*Work order:*
From the data below, return all lines holding the string "none".

---------- Recorded information

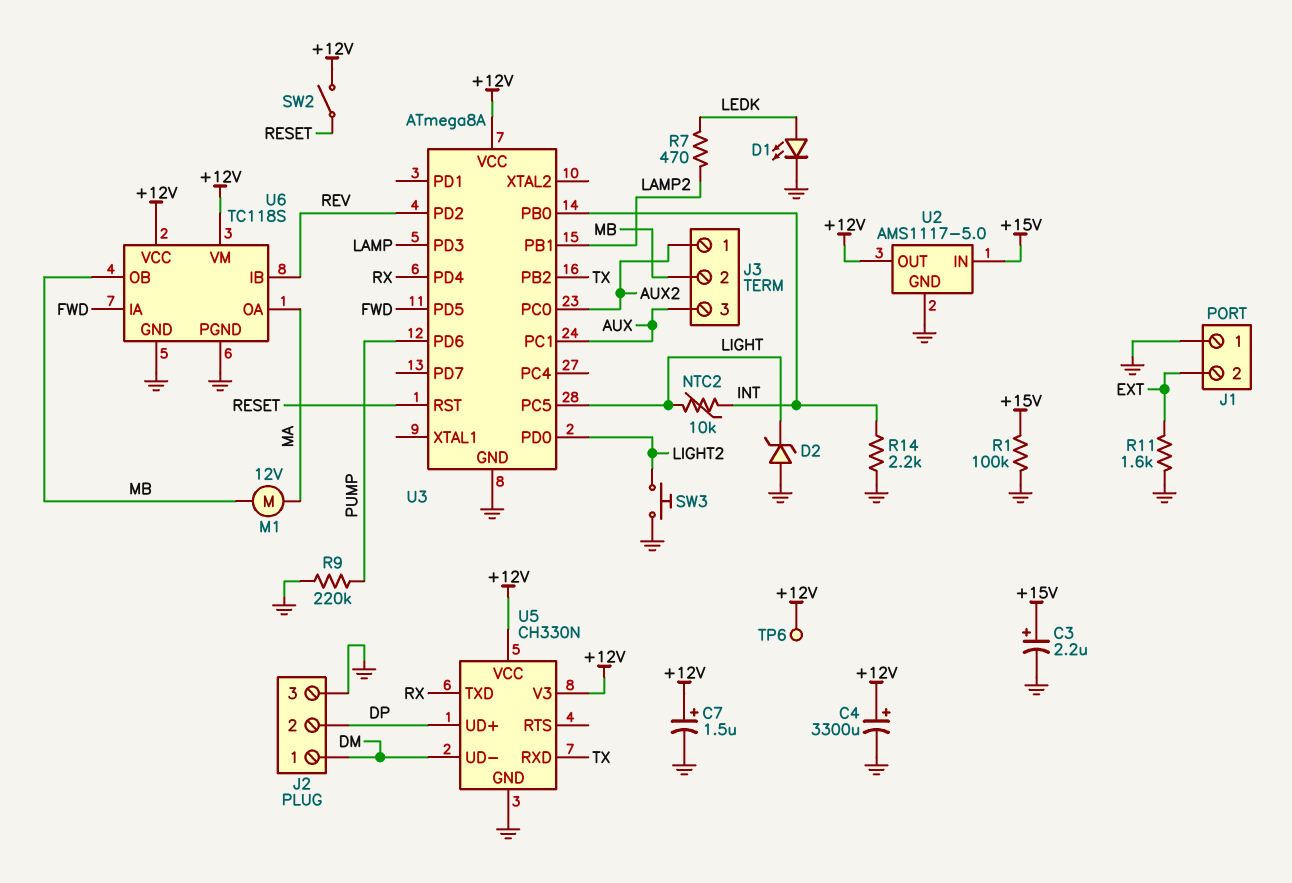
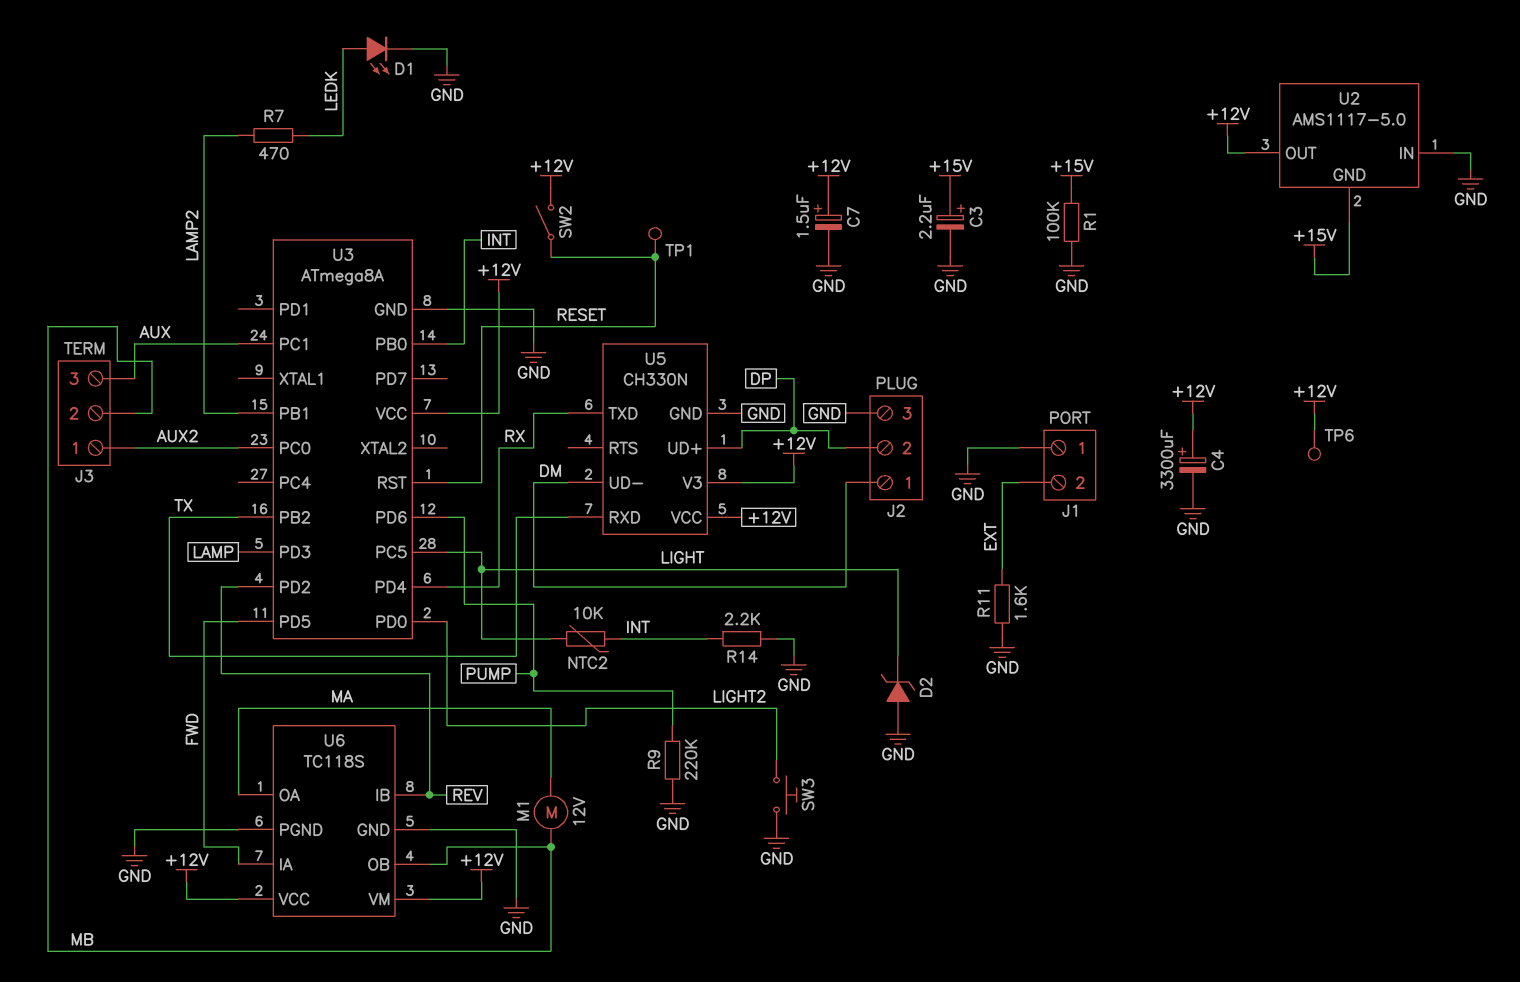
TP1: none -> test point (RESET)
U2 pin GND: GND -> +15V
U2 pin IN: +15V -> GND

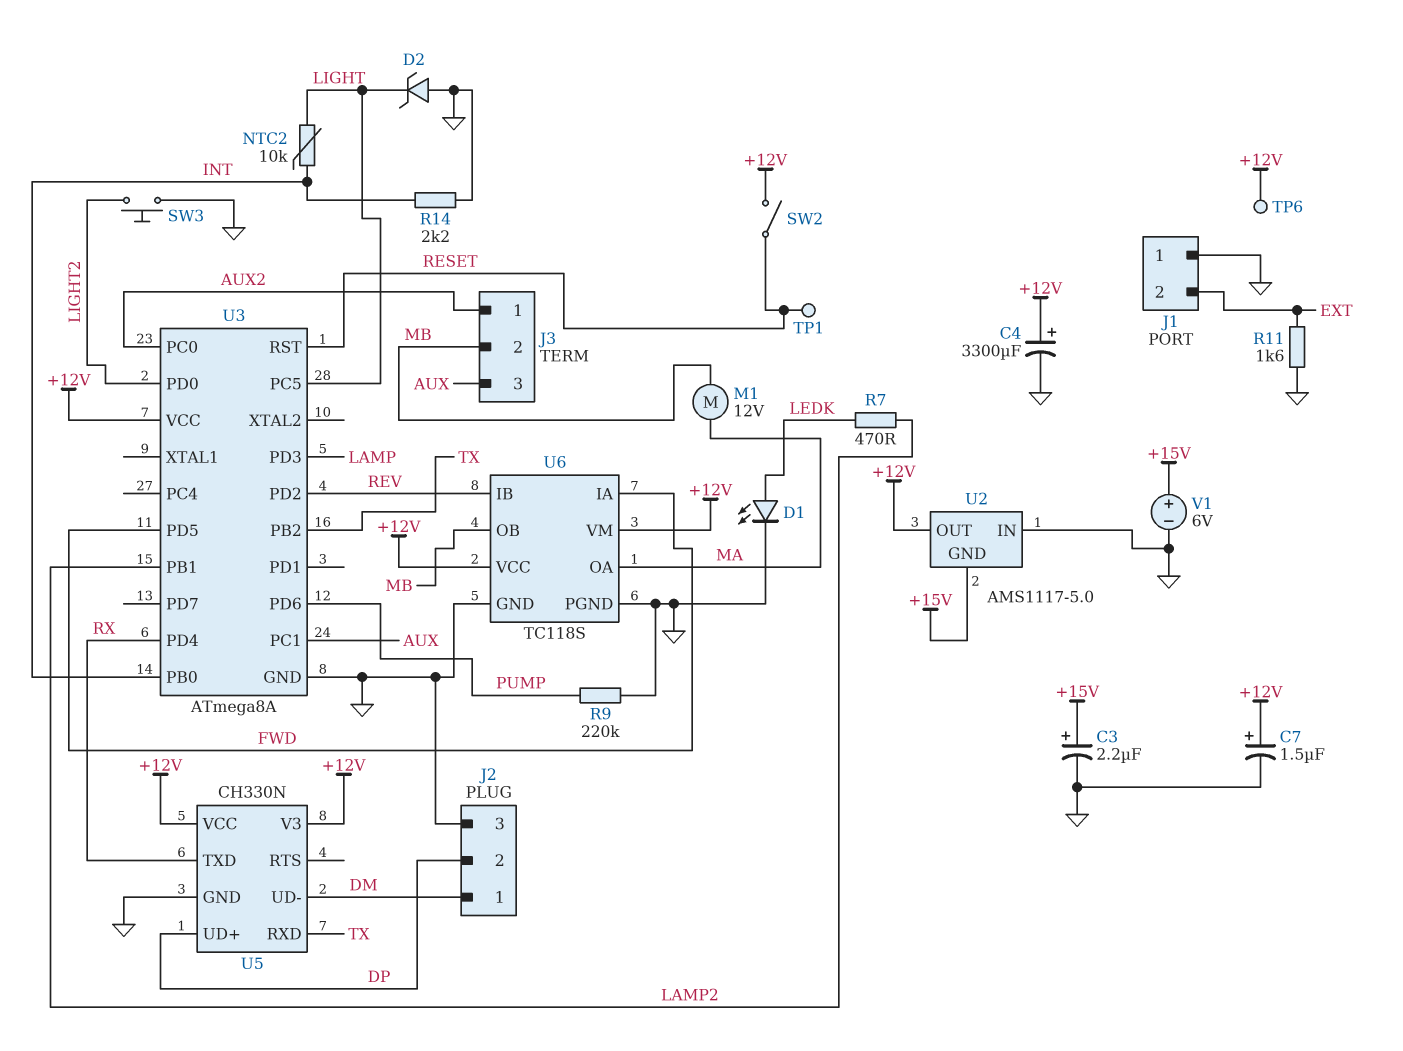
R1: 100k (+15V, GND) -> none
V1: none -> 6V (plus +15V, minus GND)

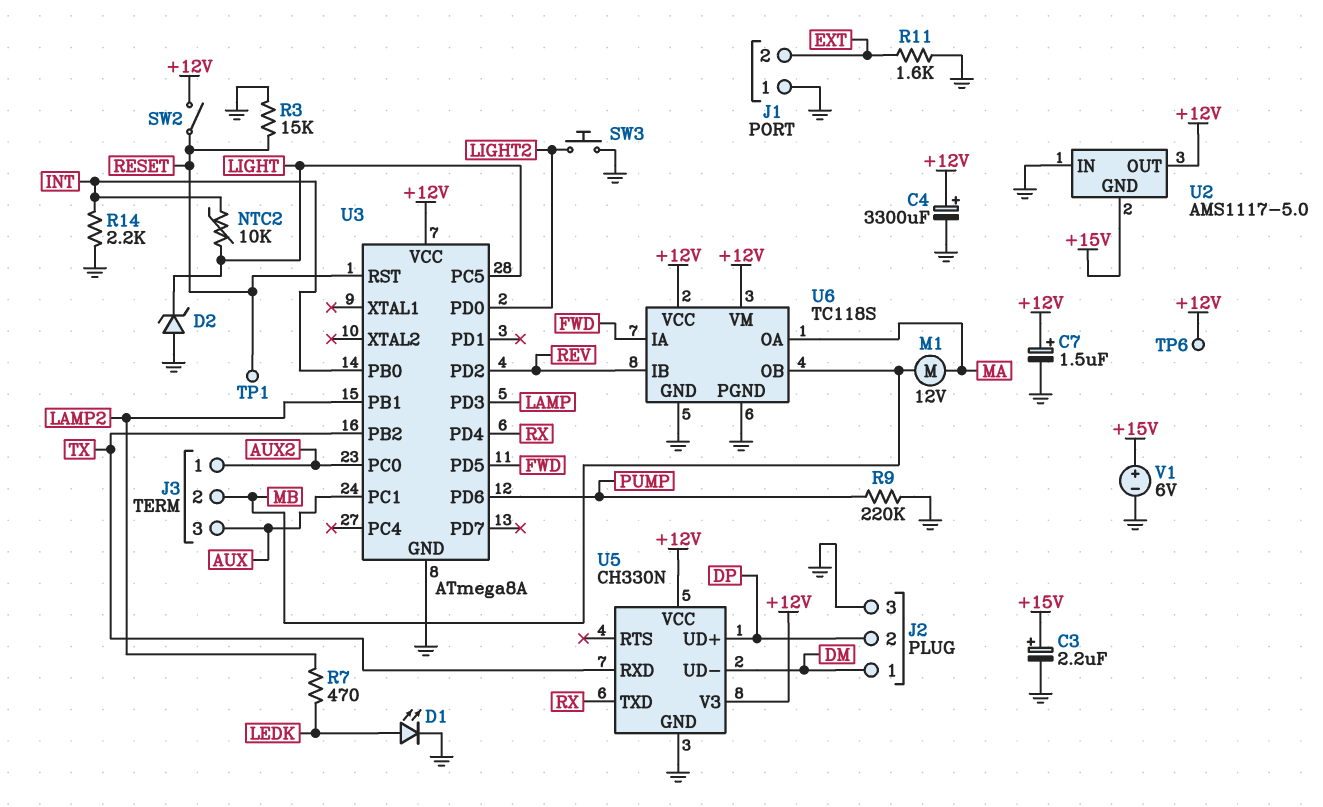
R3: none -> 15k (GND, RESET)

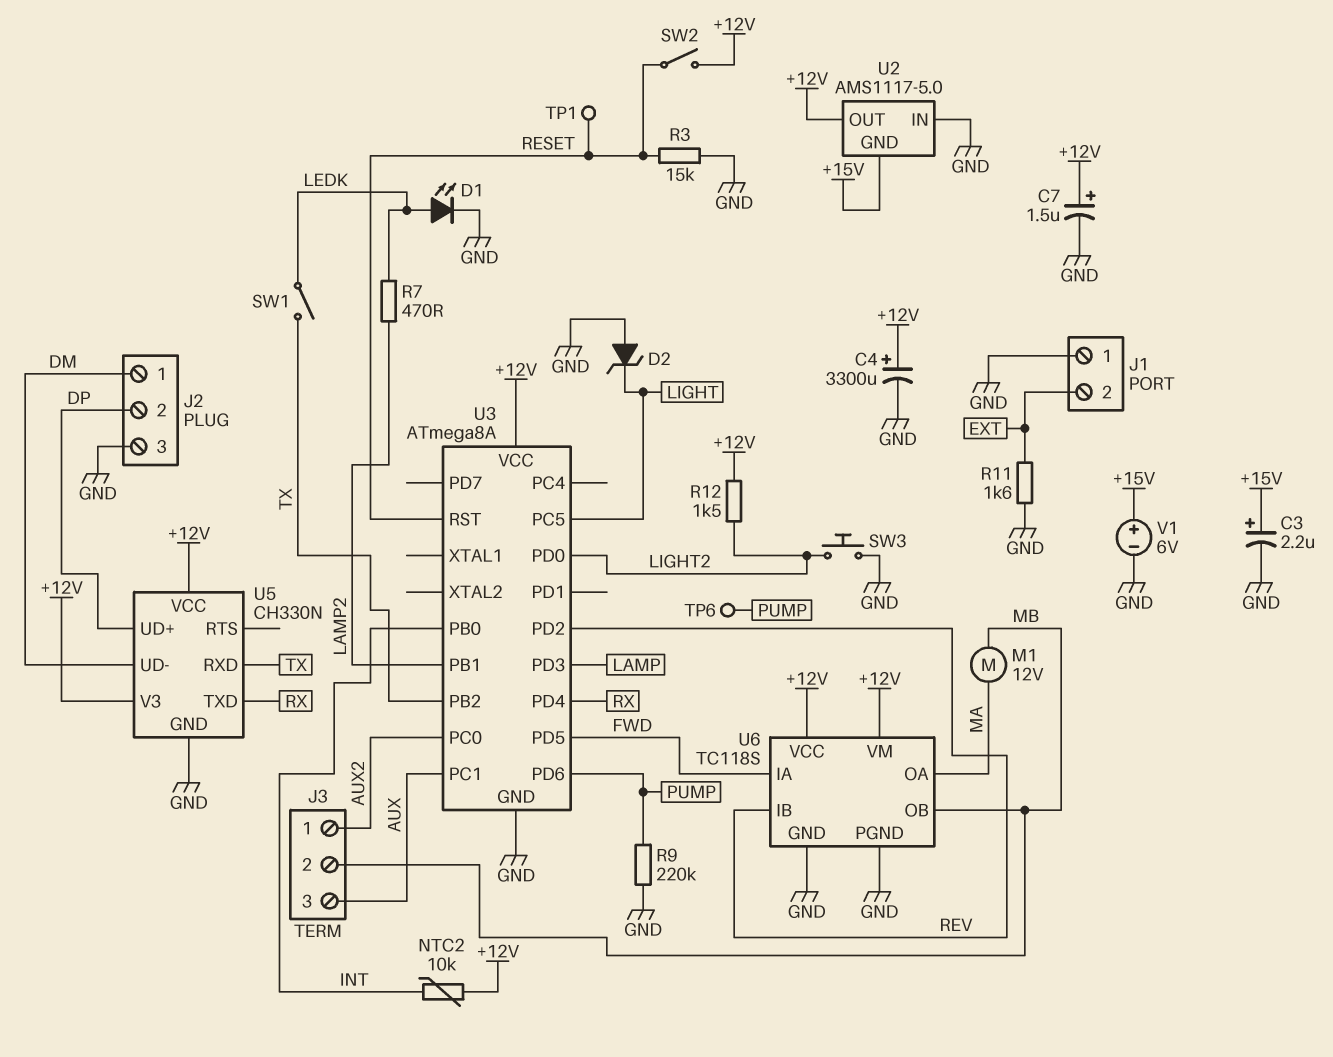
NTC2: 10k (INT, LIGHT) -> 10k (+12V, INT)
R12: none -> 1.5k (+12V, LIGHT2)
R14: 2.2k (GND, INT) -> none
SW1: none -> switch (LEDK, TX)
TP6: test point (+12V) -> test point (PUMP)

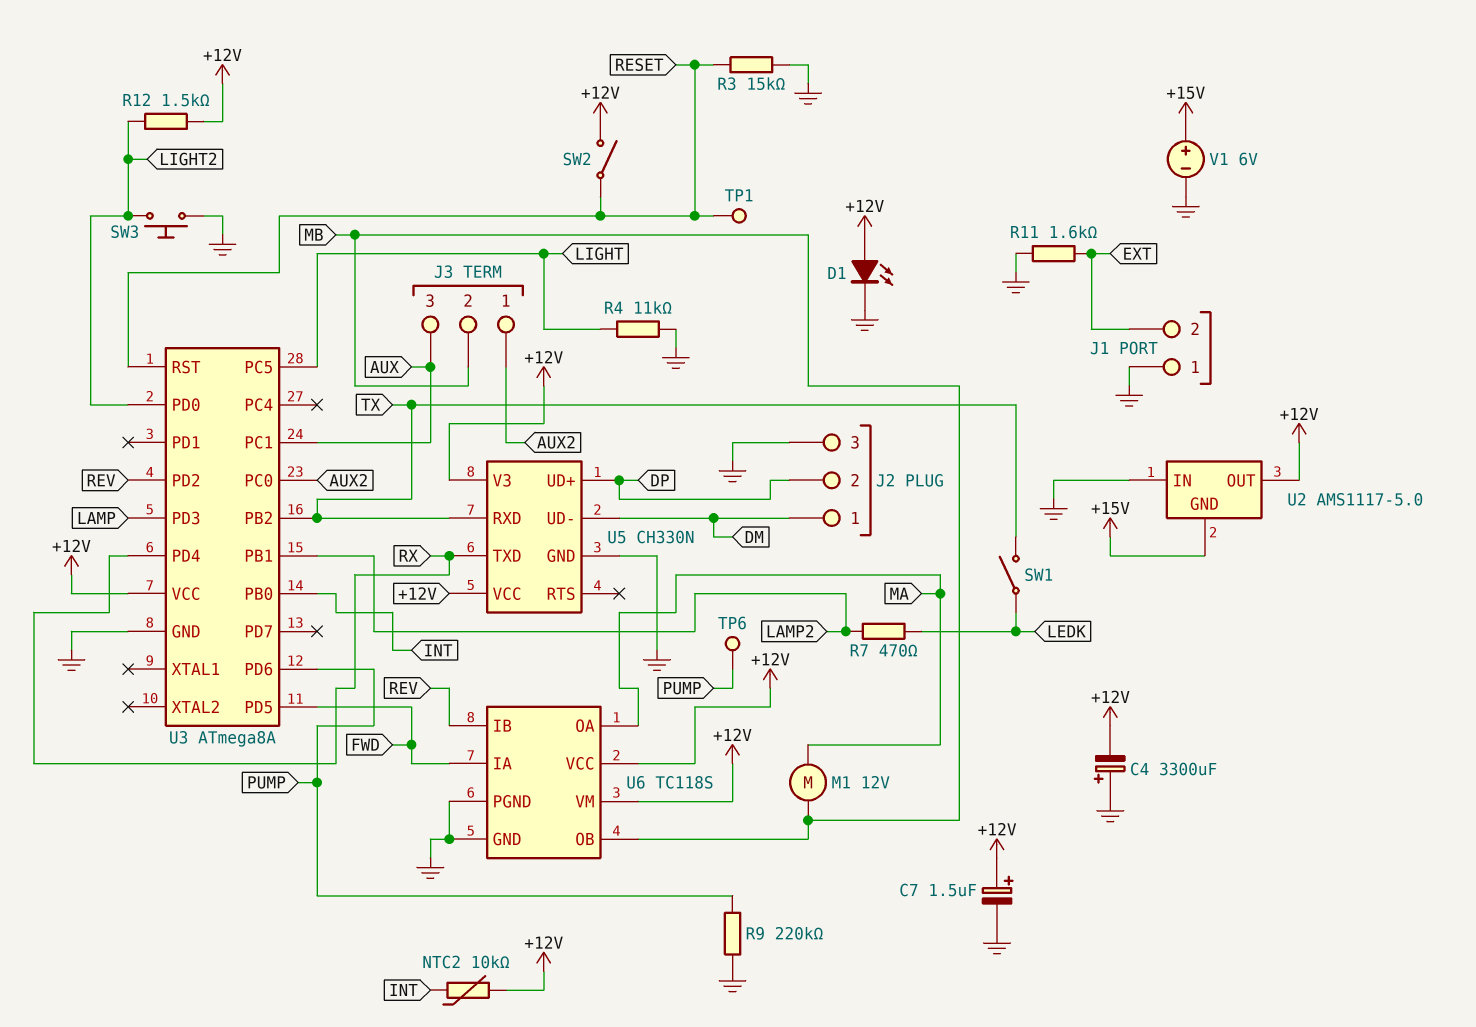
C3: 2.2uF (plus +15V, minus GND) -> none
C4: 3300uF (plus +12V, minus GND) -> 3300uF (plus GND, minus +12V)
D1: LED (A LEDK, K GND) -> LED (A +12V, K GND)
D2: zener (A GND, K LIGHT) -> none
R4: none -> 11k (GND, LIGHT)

--------------------

*Solved problem:*
TP1: none -> test point (RESET)
R1: 100k (+15V, GND) -> none
V1: none -> 6V (plus +15V, minus GND)
R3: none -> 15k (GND, RESET)
R12: none -> 1.5k (+12V, LIGHT2)
R14: 2.2k (GND, INT) -> none
SW1: none -> switch (LEDK, TX)
C3: 2.2uF (plus +15V, minus GND) -> none
D2: zener (A GND, K LIGHT) -> none
R4: none -> 11k (GND, LIGHT)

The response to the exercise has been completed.